### ENTRIES PROVIDED
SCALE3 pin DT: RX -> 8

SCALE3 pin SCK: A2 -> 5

---

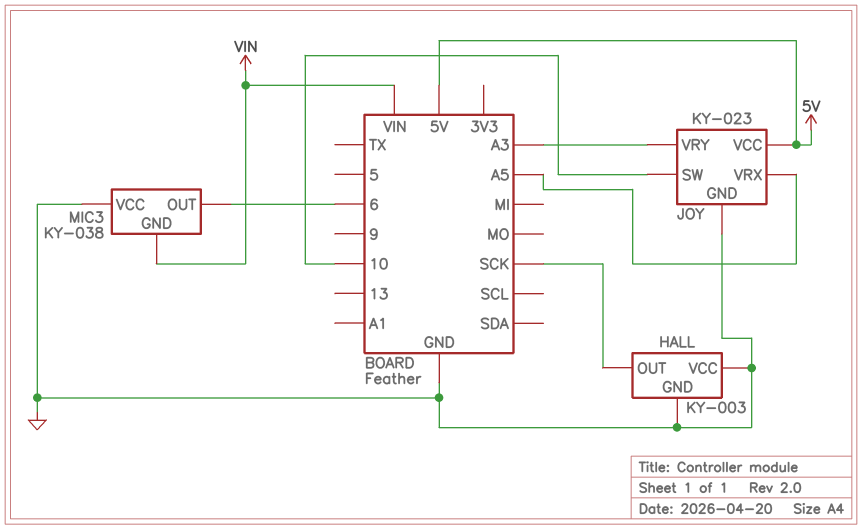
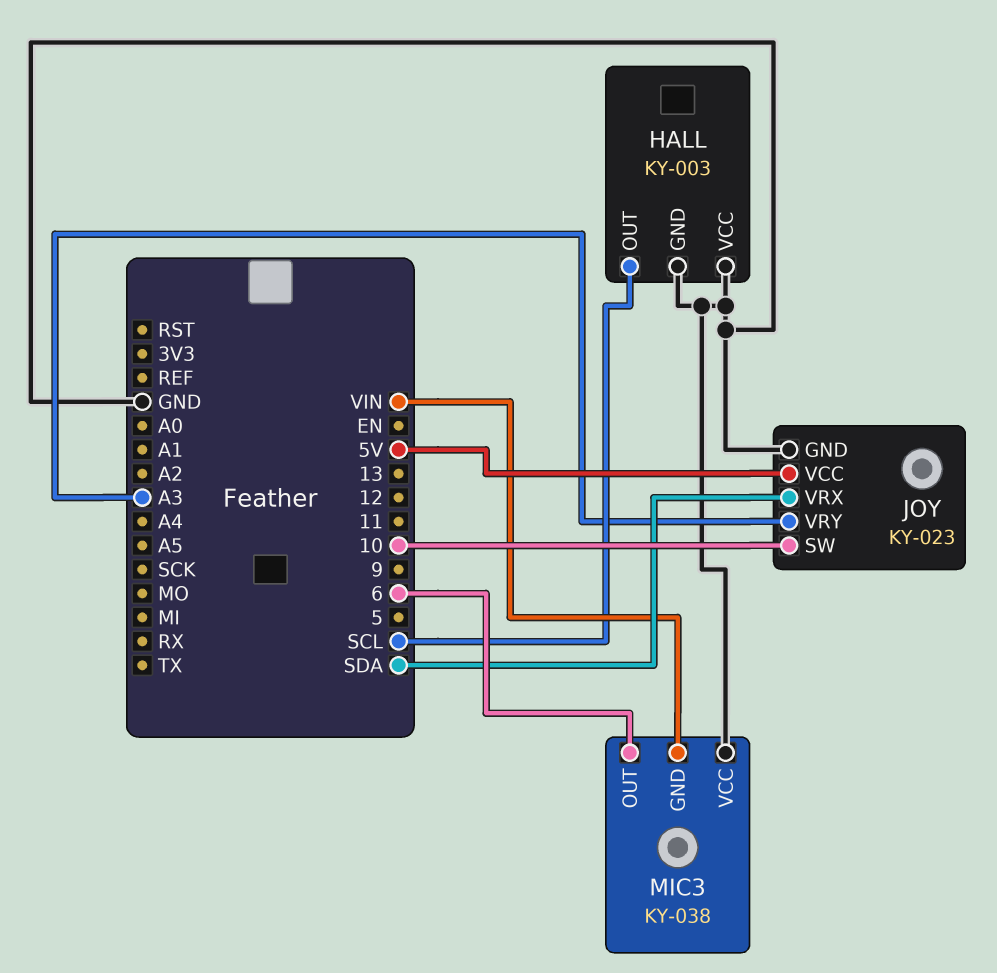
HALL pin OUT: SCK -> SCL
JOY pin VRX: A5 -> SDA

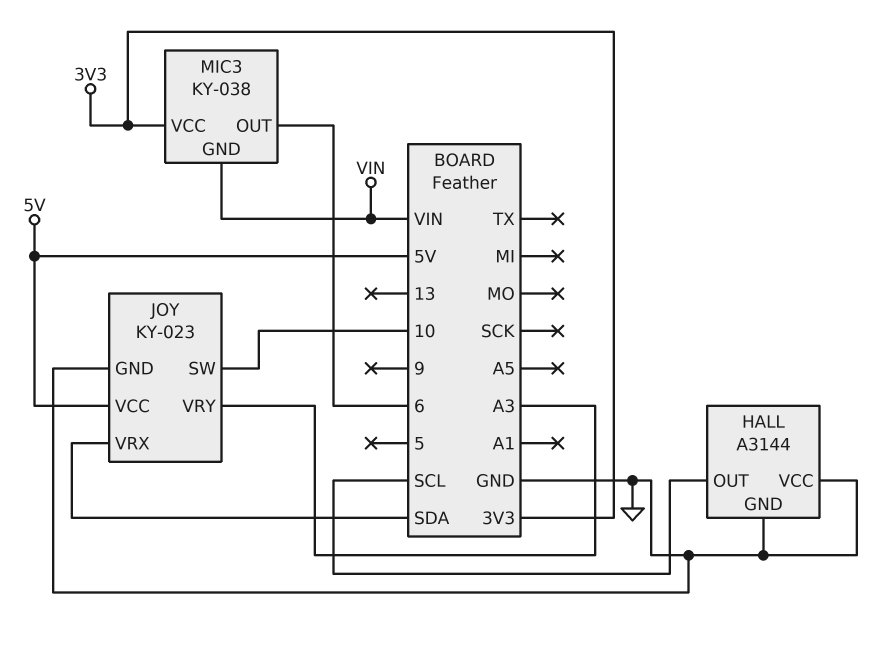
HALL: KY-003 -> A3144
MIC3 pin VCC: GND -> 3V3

### WORK REQUIRED
Wherever a line of the listing above contains the string "HALL", copy that line.

### SOLUTION FOR THIS PROBLEM
HALL pin OUT: SCK -> SCL
HALL: KY-003 -> A3144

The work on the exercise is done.